**Exercise:**
When the line containing "green semicircle: (595, 1015)" appears in the entries below, begin printing there and stop after the line containing "pink line: (609, 528)"; print each of those lines exactly and no other line.

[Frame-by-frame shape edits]

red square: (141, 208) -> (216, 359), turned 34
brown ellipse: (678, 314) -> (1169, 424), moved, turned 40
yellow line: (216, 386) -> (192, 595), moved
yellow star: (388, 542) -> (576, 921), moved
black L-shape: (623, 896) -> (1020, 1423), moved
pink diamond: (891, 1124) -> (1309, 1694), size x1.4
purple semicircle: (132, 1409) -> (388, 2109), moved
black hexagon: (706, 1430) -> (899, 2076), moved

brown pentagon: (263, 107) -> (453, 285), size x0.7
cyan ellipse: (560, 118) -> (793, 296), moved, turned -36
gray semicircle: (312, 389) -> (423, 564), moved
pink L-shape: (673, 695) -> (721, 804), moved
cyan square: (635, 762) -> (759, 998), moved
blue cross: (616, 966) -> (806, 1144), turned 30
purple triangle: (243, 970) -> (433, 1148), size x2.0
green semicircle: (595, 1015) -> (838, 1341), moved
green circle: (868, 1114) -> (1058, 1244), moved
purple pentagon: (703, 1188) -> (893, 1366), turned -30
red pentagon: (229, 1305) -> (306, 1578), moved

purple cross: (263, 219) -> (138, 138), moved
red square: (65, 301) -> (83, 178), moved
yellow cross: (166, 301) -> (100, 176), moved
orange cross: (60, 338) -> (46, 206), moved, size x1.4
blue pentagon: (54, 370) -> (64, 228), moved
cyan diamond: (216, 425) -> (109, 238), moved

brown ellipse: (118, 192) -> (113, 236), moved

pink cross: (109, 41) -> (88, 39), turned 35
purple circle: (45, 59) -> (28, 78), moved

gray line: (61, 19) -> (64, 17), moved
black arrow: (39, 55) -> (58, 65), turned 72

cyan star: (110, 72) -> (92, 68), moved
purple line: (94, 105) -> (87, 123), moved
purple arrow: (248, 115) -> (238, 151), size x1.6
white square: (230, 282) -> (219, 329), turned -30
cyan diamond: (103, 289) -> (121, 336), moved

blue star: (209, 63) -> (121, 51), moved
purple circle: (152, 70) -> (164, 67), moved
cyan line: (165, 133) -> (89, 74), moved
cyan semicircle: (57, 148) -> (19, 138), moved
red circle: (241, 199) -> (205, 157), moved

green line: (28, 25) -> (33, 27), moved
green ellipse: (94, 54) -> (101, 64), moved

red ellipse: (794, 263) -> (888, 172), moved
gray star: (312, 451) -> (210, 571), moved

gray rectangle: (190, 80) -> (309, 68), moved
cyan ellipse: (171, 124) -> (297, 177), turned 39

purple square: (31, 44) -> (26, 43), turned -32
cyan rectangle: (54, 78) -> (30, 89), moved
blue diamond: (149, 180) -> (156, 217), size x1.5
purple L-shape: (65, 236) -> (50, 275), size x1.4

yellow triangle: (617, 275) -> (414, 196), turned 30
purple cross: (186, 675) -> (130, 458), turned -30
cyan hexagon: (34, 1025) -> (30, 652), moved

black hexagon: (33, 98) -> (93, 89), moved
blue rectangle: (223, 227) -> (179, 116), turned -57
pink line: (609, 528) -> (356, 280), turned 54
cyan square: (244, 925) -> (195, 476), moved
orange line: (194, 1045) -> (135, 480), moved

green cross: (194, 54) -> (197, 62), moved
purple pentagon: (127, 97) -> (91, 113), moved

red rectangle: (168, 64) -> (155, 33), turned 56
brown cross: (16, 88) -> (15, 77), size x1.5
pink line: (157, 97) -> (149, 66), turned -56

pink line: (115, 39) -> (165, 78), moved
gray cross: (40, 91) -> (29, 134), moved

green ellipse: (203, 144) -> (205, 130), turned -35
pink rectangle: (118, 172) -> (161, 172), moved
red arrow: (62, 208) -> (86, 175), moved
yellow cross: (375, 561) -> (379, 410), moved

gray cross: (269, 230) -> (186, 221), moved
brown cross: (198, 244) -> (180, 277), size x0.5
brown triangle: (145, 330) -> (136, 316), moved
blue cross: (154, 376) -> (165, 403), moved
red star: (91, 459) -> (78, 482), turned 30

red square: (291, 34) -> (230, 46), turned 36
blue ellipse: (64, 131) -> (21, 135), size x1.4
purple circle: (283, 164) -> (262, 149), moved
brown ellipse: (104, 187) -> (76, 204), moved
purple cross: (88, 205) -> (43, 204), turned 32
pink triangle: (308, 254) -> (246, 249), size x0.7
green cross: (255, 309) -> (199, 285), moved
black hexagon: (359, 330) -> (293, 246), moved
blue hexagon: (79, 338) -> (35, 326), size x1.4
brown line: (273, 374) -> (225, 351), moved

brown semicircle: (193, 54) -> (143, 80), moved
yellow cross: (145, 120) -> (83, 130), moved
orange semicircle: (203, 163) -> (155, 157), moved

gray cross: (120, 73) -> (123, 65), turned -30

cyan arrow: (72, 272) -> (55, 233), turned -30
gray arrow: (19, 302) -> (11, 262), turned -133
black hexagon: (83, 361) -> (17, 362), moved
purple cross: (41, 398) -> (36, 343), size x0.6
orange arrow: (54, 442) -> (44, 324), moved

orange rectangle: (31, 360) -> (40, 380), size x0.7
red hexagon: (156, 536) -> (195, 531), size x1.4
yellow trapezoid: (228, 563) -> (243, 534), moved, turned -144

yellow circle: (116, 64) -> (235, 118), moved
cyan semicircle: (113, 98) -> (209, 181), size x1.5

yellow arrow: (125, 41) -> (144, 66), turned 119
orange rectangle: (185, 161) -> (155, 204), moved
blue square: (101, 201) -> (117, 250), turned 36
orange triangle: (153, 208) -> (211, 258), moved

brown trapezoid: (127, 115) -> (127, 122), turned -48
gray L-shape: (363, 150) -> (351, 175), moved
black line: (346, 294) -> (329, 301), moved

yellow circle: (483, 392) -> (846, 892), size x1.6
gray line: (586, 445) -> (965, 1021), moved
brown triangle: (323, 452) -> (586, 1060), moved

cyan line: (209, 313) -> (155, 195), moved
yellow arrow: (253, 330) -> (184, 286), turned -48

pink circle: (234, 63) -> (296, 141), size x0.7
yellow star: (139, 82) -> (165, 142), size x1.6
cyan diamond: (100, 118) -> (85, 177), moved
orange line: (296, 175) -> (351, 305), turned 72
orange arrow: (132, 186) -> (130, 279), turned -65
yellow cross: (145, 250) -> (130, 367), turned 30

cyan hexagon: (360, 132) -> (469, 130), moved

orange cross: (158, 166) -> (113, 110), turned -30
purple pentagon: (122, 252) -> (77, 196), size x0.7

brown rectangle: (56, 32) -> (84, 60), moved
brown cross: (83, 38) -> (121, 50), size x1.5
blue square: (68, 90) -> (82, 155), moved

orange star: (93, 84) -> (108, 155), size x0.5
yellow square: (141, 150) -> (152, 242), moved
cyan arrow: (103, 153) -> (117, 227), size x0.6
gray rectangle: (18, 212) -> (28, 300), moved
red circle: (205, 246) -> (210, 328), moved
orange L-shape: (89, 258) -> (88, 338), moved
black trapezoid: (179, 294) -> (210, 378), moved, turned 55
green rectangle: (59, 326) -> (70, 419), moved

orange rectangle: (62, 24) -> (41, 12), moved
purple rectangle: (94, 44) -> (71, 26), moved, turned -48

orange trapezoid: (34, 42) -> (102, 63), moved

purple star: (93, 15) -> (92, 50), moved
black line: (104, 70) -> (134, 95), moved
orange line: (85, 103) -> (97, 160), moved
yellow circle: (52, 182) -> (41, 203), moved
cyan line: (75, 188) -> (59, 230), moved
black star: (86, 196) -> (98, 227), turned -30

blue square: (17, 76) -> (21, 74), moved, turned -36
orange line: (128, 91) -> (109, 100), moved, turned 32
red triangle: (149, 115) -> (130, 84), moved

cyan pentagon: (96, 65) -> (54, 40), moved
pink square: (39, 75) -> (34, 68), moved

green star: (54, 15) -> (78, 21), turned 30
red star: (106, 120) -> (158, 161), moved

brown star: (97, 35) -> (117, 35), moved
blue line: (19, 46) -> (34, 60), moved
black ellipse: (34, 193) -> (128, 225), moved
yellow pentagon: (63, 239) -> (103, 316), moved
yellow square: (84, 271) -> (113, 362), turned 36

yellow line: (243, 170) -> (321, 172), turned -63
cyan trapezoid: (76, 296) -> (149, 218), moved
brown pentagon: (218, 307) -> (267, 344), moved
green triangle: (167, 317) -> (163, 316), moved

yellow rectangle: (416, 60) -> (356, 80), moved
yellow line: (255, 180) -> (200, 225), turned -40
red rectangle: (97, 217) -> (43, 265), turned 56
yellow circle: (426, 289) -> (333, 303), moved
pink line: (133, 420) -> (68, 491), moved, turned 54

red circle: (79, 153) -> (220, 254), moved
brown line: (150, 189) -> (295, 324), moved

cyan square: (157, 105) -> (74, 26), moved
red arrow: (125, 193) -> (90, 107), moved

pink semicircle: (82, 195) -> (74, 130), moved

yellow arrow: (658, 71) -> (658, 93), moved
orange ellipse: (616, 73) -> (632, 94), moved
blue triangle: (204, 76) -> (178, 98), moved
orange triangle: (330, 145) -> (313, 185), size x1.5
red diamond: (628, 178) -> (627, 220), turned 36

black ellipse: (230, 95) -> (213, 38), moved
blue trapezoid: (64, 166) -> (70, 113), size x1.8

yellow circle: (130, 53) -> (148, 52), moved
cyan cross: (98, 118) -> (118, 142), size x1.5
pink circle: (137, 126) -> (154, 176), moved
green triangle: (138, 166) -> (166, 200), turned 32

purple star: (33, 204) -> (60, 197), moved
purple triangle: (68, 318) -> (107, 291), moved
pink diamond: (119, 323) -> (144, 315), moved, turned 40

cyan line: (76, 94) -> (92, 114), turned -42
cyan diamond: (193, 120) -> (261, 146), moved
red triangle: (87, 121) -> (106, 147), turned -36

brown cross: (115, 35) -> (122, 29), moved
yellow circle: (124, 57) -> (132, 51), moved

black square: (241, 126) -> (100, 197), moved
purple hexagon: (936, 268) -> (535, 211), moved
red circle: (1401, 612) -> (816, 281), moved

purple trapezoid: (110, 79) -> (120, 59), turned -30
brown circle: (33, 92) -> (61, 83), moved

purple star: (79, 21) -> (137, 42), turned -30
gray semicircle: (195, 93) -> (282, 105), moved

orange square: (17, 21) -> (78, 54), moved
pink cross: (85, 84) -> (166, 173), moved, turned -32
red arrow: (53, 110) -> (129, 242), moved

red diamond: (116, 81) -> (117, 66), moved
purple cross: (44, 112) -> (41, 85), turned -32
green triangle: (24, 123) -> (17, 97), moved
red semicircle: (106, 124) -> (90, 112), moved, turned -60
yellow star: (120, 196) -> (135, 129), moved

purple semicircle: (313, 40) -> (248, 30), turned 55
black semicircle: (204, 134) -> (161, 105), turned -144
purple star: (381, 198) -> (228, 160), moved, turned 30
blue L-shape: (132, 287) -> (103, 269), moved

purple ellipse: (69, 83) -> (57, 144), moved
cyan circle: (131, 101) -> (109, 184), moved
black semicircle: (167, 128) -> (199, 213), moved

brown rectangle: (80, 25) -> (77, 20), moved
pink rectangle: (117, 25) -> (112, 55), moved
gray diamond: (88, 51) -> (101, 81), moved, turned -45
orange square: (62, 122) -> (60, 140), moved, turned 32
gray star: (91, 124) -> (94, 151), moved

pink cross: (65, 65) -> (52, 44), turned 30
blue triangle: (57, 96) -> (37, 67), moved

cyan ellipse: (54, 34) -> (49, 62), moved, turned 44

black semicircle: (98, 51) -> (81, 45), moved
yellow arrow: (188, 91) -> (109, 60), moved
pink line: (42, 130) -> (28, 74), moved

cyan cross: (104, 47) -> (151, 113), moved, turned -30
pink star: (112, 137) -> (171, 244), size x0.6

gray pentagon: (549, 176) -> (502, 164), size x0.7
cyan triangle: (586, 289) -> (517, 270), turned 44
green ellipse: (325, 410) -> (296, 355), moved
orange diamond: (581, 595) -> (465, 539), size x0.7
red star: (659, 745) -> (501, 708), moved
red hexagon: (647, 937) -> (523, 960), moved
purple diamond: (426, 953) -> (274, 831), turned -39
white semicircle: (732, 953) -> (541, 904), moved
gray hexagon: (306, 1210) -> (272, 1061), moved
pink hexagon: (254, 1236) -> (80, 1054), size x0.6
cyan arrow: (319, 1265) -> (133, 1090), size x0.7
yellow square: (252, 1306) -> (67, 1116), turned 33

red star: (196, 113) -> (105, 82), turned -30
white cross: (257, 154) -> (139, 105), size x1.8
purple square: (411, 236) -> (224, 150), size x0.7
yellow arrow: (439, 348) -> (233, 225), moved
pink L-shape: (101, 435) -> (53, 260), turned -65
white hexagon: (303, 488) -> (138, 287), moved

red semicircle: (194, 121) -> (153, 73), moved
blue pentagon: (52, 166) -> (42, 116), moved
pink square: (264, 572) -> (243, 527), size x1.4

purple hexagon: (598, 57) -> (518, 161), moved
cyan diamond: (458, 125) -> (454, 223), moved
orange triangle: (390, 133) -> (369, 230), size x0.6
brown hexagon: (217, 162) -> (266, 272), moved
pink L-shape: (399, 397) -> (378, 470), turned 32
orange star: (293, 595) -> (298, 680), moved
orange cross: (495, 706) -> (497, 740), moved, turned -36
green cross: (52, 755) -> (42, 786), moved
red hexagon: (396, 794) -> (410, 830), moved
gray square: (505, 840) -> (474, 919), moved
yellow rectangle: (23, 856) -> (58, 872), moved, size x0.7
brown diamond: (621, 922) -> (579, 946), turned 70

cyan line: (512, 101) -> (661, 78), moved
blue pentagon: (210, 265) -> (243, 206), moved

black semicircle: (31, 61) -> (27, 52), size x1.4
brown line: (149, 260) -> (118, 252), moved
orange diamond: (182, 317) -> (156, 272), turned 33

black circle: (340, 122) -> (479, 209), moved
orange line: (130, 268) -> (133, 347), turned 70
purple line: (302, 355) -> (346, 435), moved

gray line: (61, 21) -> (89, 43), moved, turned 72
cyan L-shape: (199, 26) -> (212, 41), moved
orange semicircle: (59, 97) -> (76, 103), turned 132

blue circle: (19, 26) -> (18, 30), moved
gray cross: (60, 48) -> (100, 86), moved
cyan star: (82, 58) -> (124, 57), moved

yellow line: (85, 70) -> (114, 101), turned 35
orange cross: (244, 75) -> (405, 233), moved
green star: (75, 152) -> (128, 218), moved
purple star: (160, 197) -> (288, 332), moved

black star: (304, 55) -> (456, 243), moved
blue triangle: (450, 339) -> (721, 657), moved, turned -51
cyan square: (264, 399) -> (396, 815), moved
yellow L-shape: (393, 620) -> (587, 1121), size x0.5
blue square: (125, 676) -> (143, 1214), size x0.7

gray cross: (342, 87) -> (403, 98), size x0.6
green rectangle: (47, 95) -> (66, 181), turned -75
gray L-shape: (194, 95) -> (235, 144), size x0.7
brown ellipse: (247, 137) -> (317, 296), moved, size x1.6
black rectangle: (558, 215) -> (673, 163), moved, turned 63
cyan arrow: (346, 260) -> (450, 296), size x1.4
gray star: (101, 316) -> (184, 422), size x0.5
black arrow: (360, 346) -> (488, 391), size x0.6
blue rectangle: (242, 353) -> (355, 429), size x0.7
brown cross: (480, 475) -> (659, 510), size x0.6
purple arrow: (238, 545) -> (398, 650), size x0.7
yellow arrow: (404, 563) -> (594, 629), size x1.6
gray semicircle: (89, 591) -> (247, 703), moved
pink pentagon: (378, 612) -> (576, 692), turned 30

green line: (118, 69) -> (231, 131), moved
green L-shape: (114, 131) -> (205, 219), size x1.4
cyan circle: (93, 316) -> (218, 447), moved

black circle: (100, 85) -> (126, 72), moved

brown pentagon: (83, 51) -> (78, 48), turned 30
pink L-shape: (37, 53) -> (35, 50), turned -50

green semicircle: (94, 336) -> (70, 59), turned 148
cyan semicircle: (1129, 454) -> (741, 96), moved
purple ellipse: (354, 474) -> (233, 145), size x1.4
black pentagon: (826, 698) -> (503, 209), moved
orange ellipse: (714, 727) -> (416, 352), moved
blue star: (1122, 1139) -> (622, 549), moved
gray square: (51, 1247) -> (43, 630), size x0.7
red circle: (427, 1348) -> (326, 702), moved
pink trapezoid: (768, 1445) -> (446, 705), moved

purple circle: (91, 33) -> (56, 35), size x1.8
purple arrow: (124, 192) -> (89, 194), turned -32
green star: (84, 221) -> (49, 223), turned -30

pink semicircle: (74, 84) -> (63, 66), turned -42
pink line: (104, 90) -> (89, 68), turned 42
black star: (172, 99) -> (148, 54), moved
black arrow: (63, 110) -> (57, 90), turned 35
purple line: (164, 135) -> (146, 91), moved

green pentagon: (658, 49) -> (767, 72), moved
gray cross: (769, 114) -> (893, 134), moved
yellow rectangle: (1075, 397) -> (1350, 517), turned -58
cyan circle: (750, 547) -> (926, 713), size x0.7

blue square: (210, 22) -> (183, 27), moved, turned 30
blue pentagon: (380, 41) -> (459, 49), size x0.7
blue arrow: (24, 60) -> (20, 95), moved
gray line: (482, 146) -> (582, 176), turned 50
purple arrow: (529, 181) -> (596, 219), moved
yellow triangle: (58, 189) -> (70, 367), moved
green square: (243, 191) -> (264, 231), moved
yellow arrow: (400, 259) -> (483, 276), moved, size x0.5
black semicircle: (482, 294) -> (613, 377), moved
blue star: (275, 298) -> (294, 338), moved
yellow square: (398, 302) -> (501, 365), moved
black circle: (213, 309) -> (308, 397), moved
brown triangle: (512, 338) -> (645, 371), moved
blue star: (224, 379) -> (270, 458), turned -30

**Reply to the task:**
green semicircle: (595, 1015) -> (838, 1341), moved
green circle: (868, 1114) -> (1058, 1244), moved
purple pentagon: (703, 1188) -> (893, 1366), turned -30
red pentagon: (229, 1305) -> (306, 1578), moved

purple cross: (263, 219) -> (138, 138), moved
red square: (65, 301) -> (83, 178), moved
yellow cross: (166, 301) -> (100, 176), moved
orange cross: (60, 338) -> (46, 206), moved, size x1.4
blue pentagon: (54, 370) -> (64, 228), moved
cyan diamond: (216, 425) -> (109, 238), moved

brown ellipse: (118, 192) -> (113, 236), moved

pink cross: (109, 41) -> (88, 39), turned 35
purple circle: (45, 59) -> (28, 78), moved

gray line: (61, 19) -> (64, 17), moved
black arrow: (39, 55) -> (58, 65), turned 72

cyan star: (110, 72) -> (92, 68), moved
purple line: (94, 105) -> (87, 123), moved
purple arrow: (248, 115) -> (238, 151), size x1.6
white square: (230, 282) -> (219, 329), turned -30
cyan diamond: (103, 289) -> (121, 336), moved

blue star: (209, 63) -> (121, 51), moved
purple circle: (152, 70) -> (164, 67), moved
cyan line: (165, 133) -> (89, 74), moved
cyan semicircle: (57, 148) -> (19, 138), moved
red circle: (241, 199) -> (205, 157), moved

green line: (28, 25) -> (33, 27), moved
green ellipse: (94, 54) -> (101, 64), moved

red ellipse: (794, 263) -> (888, 172), moved
gray star: (312, 451) -> (210, 571), moved

gray rectangle: (190, 80) -> (309, 68), moved
cyan ellipse: (171, 124) -> (297, 177), turned 39

purple square: (31, 44) -> (26, 43), turned -32
cyan rectangle: (54, 78) -> (30, 89), moved
blue diamond: (149, 180) -> (156, 217), size x1.5
purple L-shape: (65, 236) -> (50, 275), size x1.4

yellow triangle: (617, 275) -> (414, 196), turned 30
purple cross: (186, 675) -> (130, 458), turned -30
cyan hexagon: (34, 1025) -> (30, 652), moved

black hexagon: (33, 98) -> (93, 89), moved
blue rectangle: (223, 227) -> (179, 116), turned -57
pink line: (609, 528) -> (356, 280), turned 54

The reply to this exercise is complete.